** RECORDED INFORMATION follows **
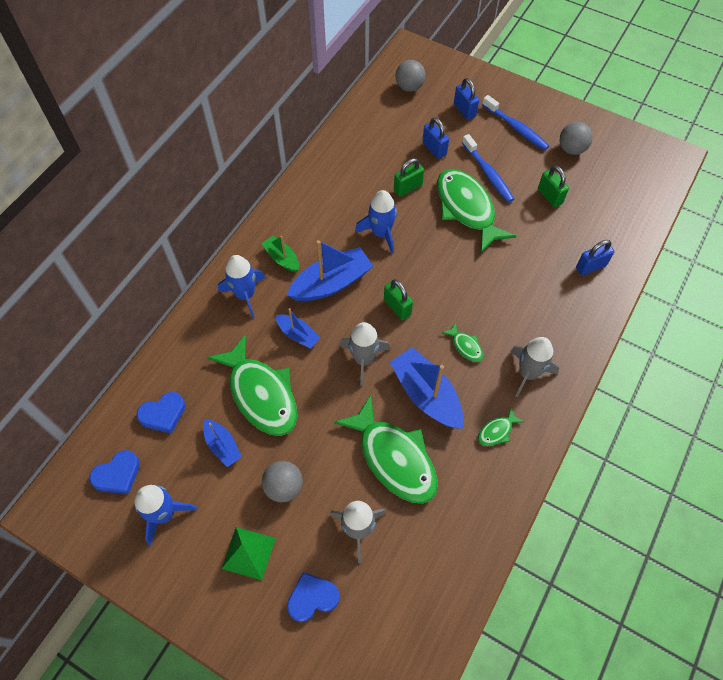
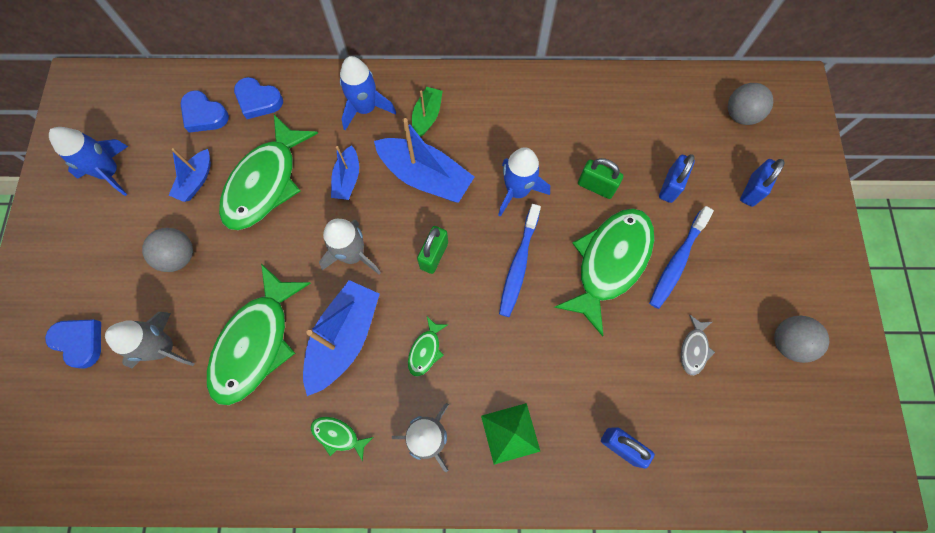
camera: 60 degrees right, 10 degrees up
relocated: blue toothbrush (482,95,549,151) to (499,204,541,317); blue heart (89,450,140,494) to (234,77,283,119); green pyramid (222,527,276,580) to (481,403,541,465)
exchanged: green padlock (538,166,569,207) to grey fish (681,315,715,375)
** End of RECORDED INFORMATION **
> [WHAT THE EXERCISE ASKS]
Reproduce the listing exactly, images omitted.

> [SOLUTION TO THE EXERCISE]
camera: 60 degrees right, 10 degrees up
relocated: blue toothbrush (482,95,549,151) to (499,204,541,317); blue heart (89,450,140,494) to (234,77,283,119); green pyramid (222,527,276,580) to (481,403,541,465)
exchanged: green padlock (538,166,569,207) to grey fish (681,315,715,375)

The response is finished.